Take every line of the material below that includes the string "desk" and copy it out.

--- GIVEN DATA Enclosed Below ---

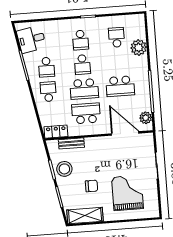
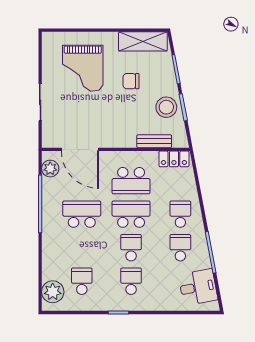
school desk: (116, 37) -> (82, 281), turned 180
plant: (139, 48) -> (53, 292), moved
school desk: (48, 92) -> (180, 214), turned 180

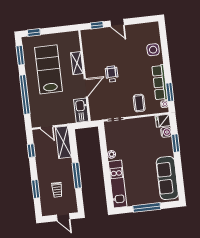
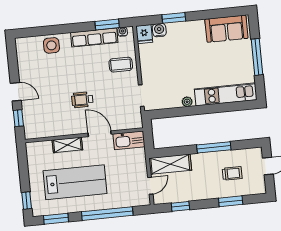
door: (117, 23) -> (16, 92), hinge flipped
lab bench: (48, 69) -> (75, 182), turned 180
sofa: (167, 178) -> (226, 29), width x0.73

--- End of Enclosed GIVEN DATA ---

**EXERCISE SOLUTION:**
school desk: (116, 37) -> (82, 281), turned 180
school desk: (48, 92) -> (180, 214), turned 180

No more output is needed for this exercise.